Output only the lines from the one holding "lelotakok (blue) (239, 430, 326, 473)" to the end of the data below, please, copied exactly.

**********

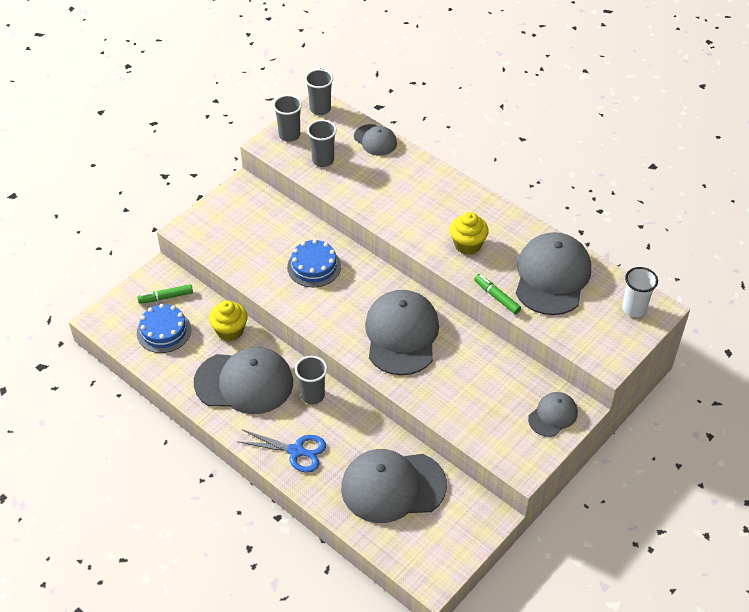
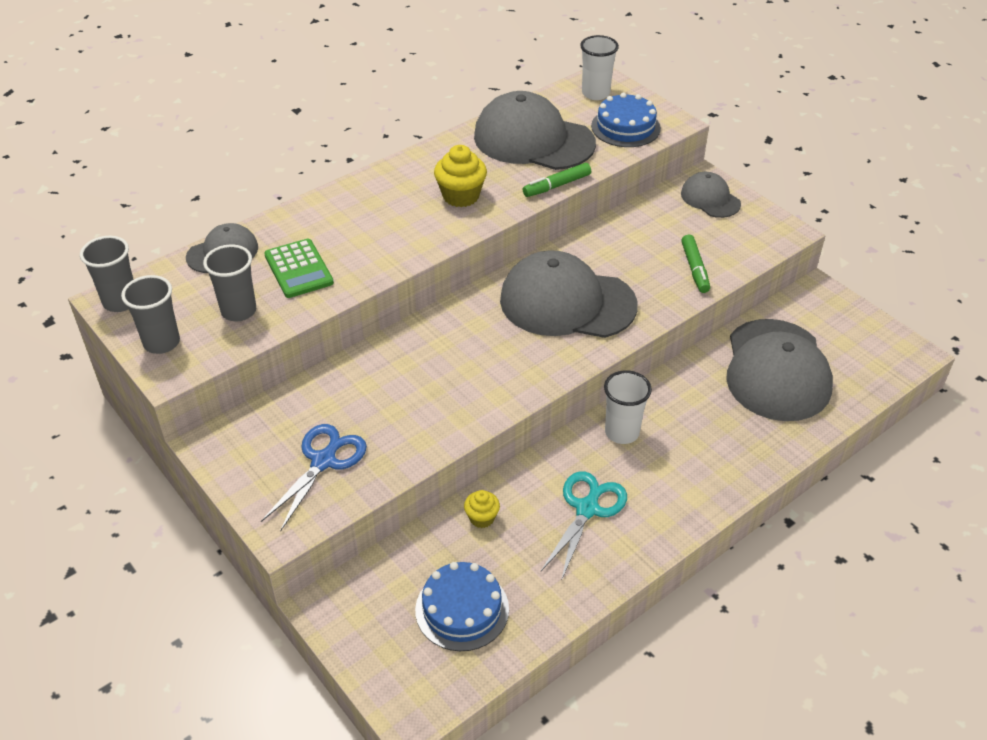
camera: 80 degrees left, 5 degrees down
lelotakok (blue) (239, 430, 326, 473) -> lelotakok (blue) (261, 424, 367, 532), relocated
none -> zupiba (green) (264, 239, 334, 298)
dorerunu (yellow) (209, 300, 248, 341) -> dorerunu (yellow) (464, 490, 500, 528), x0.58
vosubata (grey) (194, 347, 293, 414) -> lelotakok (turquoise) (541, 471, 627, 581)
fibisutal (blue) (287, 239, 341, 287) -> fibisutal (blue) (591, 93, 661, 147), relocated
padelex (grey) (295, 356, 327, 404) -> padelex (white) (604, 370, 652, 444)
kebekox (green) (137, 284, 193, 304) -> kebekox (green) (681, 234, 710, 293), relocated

**********

* [Result of this exercise]
lelotakok (blue) (239, 430, 326, 473) -> lelotakok (blue) (261, 424, 367, 532), relocated
none -> zupiba (green) (264, 239, 334, 298)
dorerunu (yellow) (209, 300, 248, 341) -> dorerunu (yellow) (464, 490, 500, 528), x0.58
vosubata (grey) (194, 347, 293, 414) -> lelotakok (turquoise) (541, 471, 627, 581)
fibisutal (blue) (287, 239, 341, 287) -> fibisutal (blue) (591, 93, 661, 147), relocated
padelex (grey) (295, 356, 327, 404) -> padelex (white) (604, 370, 652, 444)
kebekox (green) (137, 284, 193, 304) -> kebekox (green) (681, 234, 710, 293), relocated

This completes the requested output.